[Source material]

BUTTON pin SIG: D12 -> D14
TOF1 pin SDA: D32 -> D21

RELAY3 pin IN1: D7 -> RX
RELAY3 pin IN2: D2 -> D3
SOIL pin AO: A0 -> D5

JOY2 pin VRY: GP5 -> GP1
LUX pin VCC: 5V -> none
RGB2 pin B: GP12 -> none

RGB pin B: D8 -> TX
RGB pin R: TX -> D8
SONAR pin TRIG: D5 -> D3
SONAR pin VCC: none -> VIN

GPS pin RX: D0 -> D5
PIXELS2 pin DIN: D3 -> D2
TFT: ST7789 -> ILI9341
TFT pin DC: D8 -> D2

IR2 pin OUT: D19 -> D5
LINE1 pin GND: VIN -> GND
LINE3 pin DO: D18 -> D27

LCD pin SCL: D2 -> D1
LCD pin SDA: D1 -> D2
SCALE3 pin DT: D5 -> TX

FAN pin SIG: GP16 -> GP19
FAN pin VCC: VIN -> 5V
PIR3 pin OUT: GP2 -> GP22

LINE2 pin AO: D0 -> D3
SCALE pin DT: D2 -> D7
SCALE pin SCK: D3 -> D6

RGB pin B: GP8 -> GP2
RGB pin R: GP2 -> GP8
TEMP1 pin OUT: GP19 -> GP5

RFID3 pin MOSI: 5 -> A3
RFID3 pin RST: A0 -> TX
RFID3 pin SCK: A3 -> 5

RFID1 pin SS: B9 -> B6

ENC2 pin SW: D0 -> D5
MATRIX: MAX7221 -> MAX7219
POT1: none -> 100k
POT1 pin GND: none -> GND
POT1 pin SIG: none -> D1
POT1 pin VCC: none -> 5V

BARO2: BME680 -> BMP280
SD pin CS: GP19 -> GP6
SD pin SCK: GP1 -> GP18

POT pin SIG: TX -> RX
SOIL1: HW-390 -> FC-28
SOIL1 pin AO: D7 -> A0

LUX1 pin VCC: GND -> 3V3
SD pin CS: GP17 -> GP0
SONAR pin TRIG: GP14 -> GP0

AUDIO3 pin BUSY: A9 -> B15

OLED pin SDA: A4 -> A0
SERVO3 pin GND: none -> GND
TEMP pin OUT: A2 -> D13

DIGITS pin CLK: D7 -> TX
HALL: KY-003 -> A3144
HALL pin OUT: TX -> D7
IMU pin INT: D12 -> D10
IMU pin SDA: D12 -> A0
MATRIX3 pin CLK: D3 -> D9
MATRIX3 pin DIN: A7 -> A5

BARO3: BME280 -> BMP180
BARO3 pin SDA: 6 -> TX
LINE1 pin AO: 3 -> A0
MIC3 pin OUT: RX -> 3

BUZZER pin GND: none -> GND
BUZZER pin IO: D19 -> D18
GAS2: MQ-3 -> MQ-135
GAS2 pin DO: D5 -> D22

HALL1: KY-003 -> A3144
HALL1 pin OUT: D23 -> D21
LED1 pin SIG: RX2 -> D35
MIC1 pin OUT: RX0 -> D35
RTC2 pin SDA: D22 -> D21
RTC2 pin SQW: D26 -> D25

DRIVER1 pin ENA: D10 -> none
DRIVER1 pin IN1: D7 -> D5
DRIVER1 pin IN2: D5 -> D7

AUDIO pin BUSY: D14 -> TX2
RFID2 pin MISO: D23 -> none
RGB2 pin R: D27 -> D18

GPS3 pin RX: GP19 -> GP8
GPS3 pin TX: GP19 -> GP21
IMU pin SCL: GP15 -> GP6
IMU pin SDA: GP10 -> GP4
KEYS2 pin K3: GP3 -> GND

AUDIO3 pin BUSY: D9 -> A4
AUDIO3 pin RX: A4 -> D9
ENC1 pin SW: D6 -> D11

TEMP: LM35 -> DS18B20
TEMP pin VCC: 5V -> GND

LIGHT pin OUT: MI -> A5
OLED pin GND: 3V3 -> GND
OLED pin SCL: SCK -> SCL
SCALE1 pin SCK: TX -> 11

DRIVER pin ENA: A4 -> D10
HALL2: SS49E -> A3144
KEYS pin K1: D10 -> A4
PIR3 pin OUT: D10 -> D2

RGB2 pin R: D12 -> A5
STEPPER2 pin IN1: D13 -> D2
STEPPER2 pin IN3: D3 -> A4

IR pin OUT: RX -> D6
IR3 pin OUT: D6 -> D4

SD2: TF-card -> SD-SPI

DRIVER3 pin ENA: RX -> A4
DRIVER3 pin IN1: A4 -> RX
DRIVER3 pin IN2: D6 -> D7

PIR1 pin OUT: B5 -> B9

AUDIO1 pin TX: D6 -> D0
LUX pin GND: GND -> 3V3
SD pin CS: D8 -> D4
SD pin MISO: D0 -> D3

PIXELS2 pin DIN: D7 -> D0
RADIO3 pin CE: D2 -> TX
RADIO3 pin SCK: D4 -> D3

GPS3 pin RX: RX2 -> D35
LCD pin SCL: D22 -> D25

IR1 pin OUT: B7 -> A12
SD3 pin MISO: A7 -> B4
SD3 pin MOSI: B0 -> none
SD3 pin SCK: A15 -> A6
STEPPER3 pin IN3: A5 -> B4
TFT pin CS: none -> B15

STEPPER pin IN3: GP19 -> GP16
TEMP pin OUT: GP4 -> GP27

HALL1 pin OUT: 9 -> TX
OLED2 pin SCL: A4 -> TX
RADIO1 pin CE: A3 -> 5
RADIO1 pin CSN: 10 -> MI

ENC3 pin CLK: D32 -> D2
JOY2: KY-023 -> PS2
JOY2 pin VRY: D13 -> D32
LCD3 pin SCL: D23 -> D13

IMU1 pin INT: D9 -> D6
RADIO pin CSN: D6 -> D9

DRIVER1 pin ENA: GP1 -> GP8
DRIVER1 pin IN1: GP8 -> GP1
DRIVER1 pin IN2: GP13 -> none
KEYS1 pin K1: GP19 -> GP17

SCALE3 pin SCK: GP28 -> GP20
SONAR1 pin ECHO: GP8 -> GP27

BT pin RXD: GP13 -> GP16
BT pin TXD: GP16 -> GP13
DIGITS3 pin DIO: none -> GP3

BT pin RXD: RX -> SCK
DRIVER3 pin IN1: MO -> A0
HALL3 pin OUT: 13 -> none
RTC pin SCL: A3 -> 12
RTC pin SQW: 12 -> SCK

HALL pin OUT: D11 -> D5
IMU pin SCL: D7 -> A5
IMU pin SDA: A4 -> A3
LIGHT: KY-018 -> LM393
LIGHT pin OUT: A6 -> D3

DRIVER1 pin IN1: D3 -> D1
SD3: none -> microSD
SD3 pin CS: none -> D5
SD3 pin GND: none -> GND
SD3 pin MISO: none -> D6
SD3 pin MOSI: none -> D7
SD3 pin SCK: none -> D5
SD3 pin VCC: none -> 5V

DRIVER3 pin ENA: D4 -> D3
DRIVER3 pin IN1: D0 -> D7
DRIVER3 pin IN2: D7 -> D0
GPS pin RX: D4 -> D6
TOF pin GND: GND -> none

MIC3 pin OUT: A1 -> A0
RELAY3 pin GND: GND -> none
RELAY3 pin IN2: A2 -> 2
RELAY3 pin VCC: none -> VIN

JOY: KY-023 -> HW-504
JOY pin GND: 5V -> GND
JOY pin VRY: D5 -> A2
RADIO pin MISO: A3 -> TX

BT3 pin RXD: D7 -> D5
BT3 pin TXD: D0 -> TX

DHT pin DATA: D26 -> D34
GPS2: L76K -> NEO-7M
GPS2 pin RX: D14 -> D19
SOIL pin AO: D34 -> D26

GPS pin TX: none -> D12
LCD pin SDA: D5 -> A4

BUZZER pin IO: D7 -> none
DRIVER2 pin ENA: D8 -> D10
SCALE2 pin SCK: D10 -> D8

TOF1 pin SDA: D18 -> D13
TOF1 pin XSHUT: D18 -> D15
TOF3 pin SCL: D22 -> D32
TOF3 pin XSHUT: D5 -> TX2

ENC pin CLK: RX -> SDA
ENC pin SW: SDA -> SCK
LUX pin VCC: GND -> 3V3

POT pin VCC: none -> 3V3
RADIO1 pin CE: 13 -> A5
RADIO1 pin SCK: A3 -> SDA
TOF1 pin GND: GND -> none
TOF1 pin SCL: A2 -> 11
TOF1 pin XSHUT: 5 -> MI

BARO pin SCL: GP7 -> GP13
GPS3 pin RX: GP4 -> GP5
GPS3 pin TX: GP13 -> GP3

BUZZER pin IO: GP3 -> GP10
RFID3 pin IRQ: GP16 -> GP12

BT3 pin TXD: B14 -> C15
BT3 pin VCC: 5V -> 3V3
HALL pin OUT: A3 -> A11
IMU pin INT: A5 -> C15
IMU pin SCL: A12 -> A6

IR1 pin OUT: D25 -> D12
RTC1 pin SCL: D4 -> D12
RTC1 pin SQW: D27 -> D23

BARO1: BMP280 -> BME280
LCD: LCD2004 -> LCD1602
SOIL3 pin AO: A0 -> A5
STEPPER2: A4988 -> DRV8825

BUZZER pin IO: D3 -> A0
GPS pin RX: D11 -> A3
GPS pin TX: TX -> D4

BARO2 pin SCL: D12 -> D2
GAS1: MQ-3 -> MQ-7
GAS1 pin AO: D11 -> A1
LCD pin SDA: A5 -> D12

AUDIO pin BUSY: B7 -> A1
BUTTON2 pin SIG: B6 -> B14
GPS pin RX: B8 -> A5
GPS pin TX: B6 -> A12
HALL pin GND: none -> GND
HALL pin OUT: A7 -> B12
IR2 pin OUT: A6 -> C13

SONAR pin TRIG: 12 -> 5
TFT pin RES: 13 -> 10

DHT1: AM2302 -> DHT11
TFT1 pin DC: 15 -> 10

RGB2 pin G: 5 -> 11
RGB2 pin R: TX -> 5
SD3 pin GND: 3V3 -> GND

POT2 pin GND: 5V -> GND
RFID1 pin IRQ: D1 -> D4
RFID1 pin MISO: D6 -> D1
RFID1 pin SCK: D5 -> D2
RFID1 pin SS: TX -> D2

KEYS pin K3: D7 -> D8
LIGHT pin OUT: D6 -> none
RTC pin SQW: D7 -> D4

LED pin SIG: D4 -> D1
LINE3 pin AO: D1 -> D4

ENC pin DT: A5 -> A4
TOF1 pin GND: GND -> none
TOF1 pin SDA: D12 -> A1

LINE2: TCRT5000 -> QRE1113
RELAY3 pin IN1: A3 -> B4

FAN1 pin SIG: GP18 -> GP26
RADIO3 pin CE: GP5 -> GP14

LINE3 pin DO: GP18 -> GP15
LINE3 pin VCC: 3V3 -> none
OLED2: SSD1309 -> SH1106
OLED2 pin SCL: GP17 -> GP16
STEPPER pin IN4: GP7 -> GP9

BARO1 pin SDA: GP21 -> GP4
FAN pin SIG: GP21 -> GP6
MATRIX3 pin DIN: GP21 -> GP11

[/Source material]

§ Problem
Among the entries above, locate the lines containing "MIC1 pin OUT: RX0 -> D35" and "AUDIO3 pin RX: A4 -> D9", and transcribe exactly those two lines and all lines between.

§ Reply to the task
MIC1 pin OUT: RX0 -> D35
RTC2 pin SDA: D22 -> D21
RTC2 pin SQW: D26 -> D25

DRIVER1 pin ENA: D10 -> none
DRIVER1 pin IN1: D7 -> D5
DRIVER1 pin IN2: D5 -> D7

AUDIO pin BUSY: D14 -> TX2
RFID2 pin MISO: D23 -> none
RGB2 pin R: D27 -> D18

GPS3 pin RX: GP19 -> GP8
GPS3 pin TX: GP19 -> GP21
IMU pin SCL: GP15 -> GP6
IMU pin SDA: GP10 -> GP4
KEYS2 pin K3: GP3 -> GND

AUDIO3 pin BUSY: D9 -> A4
AUDIO3 pin RX: A4 -> D9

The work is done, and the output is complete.